Listed records:
------------------------------------------------------------

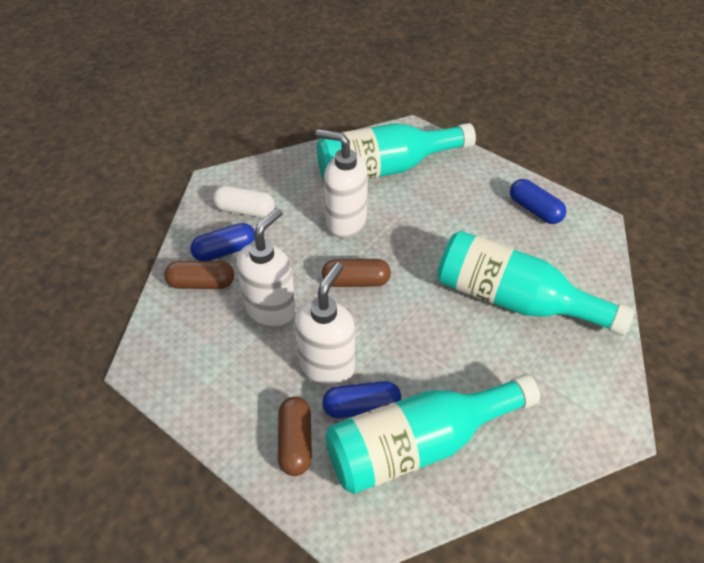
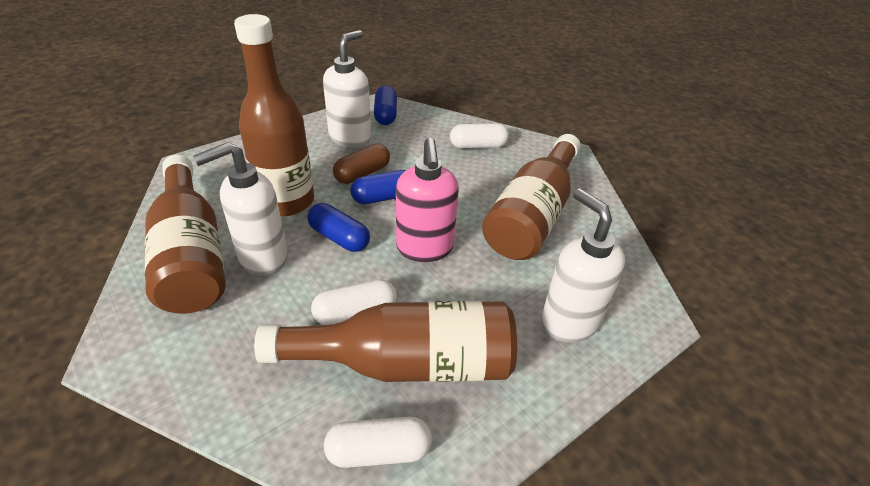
brown bottle: 0 -> 4
brown capsule: 3 -> 1
pink soap dispenser: 0 -> 1
turquoise bottle: 3 -> 0
white capsule: 1 -> 3

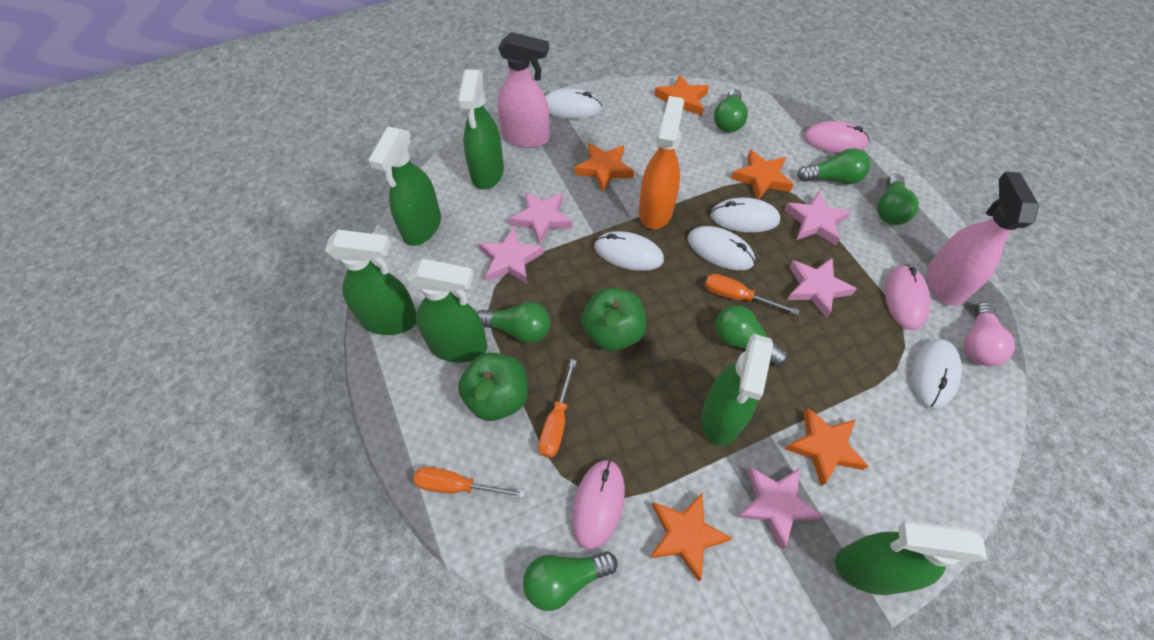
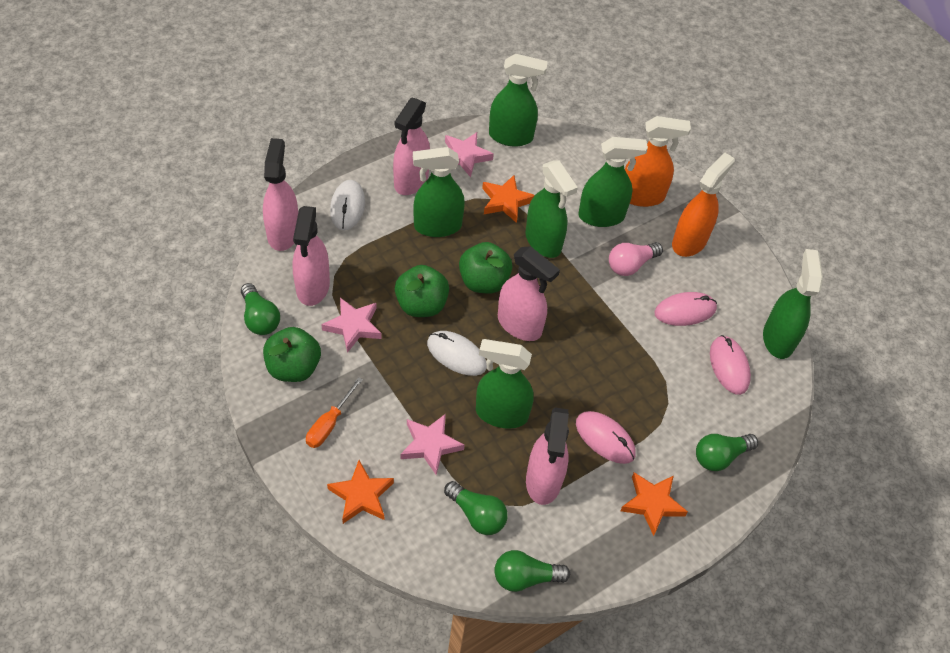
green apple: 2 -> 3
green light bulb: 6 -> 4
orange screwdriver: 3 -> 1
orange spray bottle: 1 -> 2
orange star: 5 -> 3
pink spray bottle: 2 -> 5
pink star: 5 -> 3
white mouse: 5 -> 2

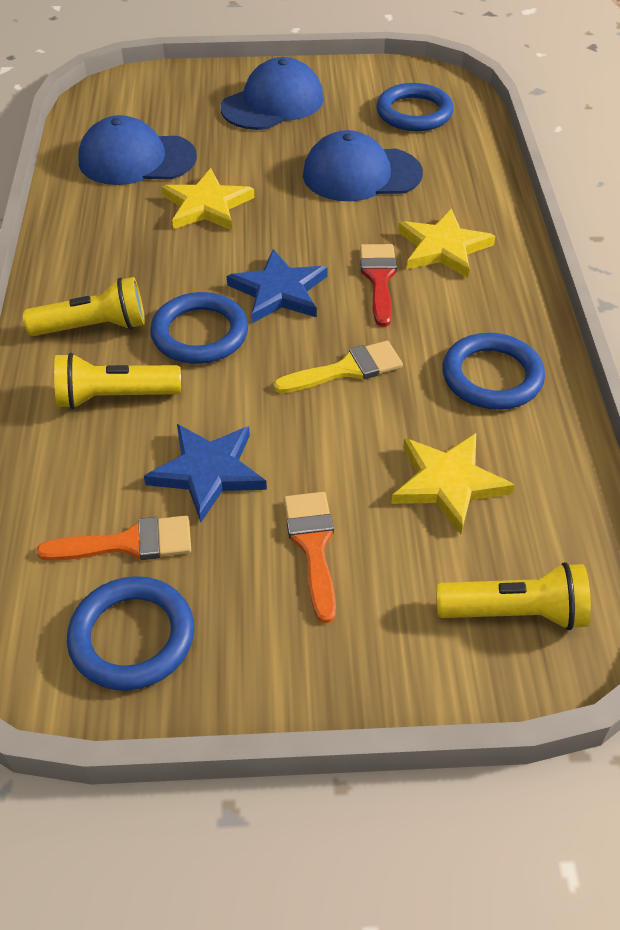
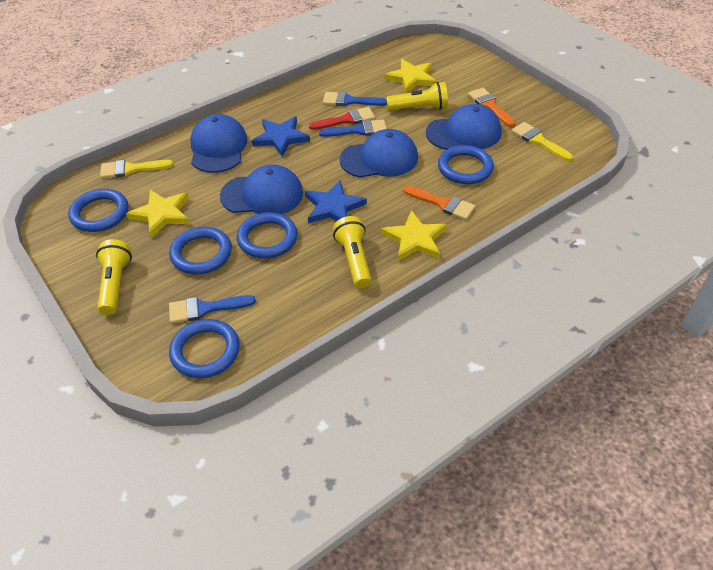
blue brush: 0 -> 3
blue cap: 3 -> 4
blue ring: 4 -> 5
yellow brush: 1 -> 2

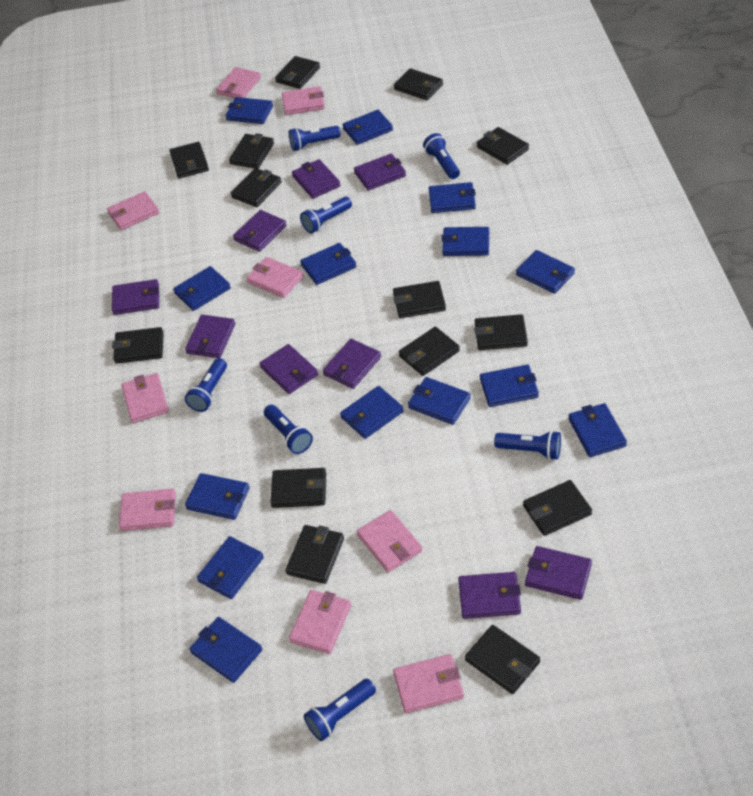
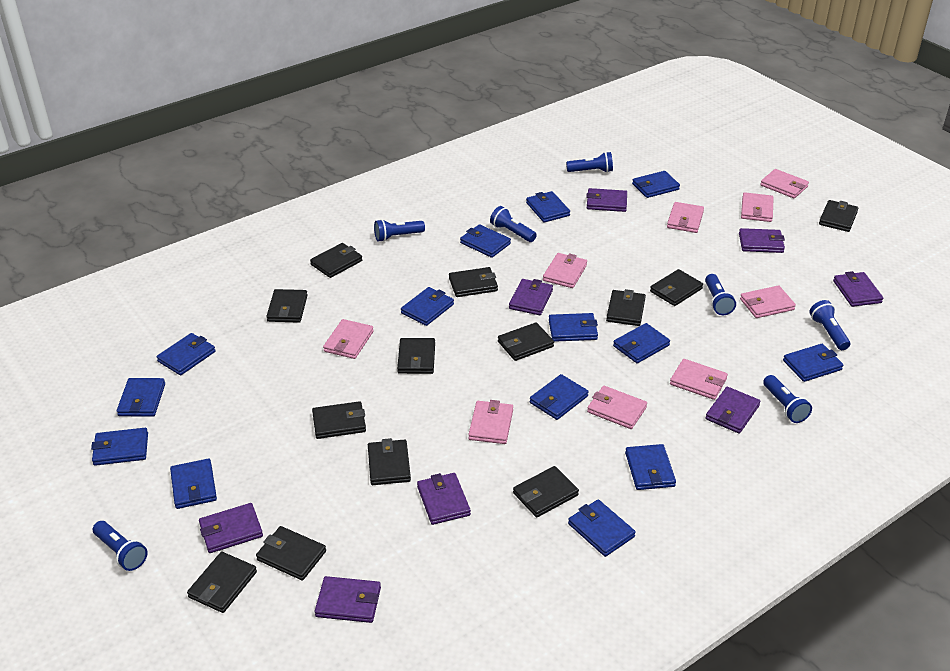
black wallet: 14 -> 13
purple wallet: 9 -> 8

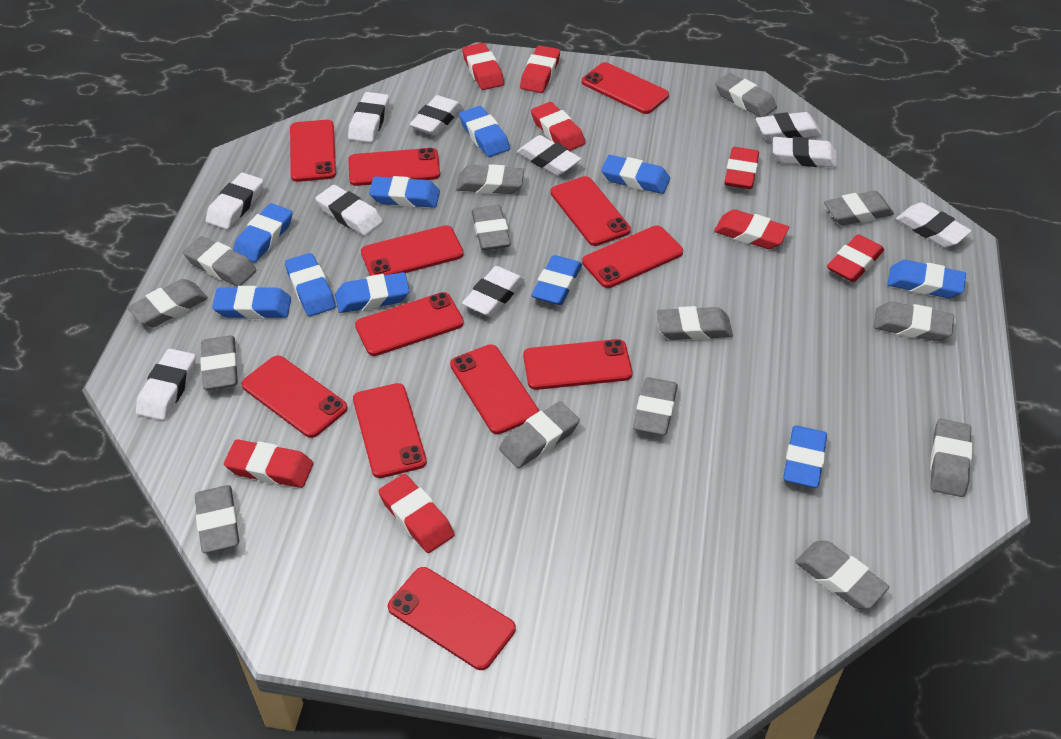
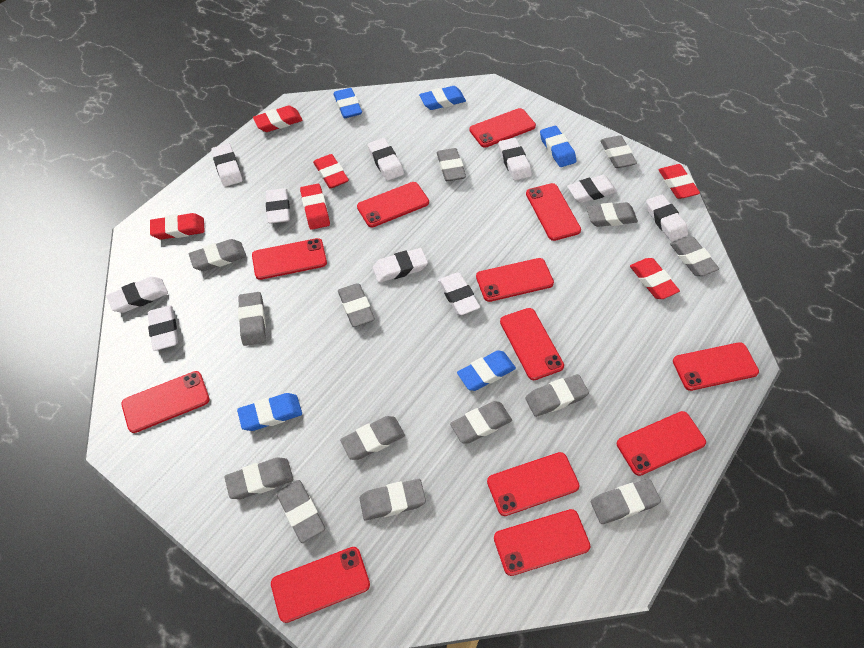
blue eraser: 10 -> 5
red eraser: 8 -> 6

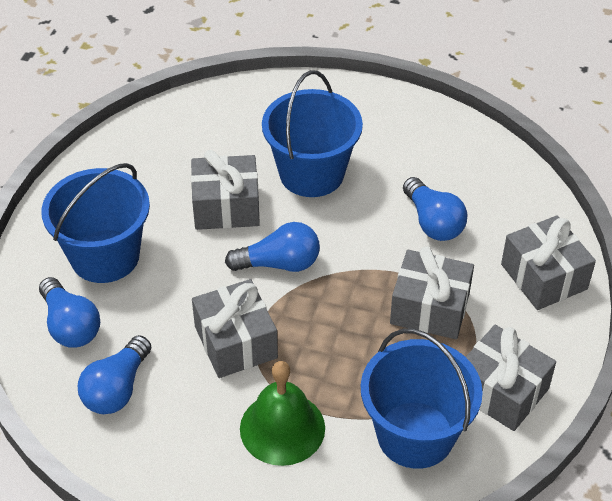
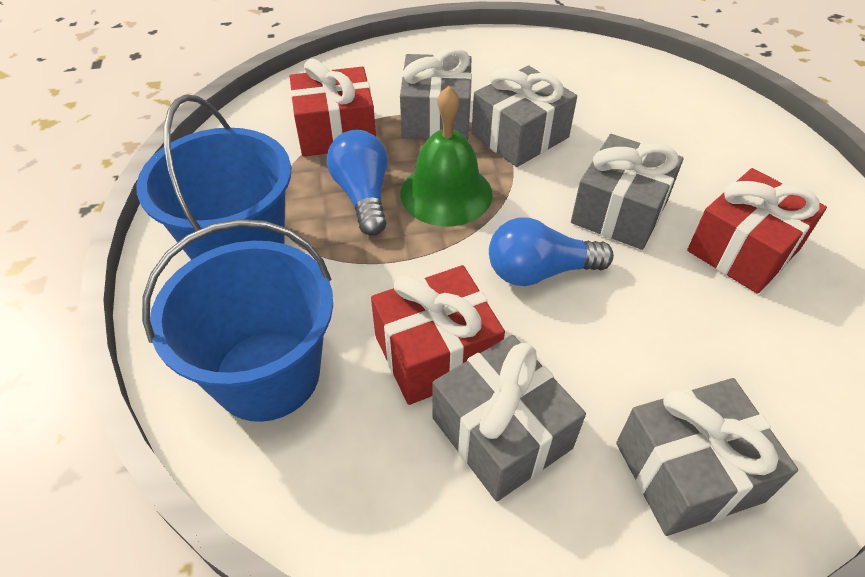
blue bucket: 3 -> 2
blue light bulb: 4 -> 2
red gift: 0 -> 3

------------------------------------------------------------

Assignment: Only the text is to be copied: please reproduce the records exactly and drop the pictures.

Solution to the problem:
brown bottle: 0 -> 4
brown capsule: 3 -> 1
pink soap dispenser: 0 -> 1
turquoise bottle: 3 -> 0
white capsule: 1 -> 3

green apple: 2 -> 3
green light bulb: 6 -> 4
orange screwdriver: 3 -> 1
orange spray bottle: 1 -> 2
orange star: 5 -> 3
pink spray bottle: 2 -> 5
pink star: 5 -> 3
white mouse: 5 -> 2

blue brush: 0 -> 3
blue cap: 3 -> 4
blue ring: 4 -> 5
yellow brush: 1 -> 2

black wallet: 14 -> 13
purple wallet: 9 -> 8

blue eraser: 10 -> 5
red eraser: 8 -> 6

blue bucket: 3 -> 2
blue light bulb: 4 -> 2
red gift: 0 -> 3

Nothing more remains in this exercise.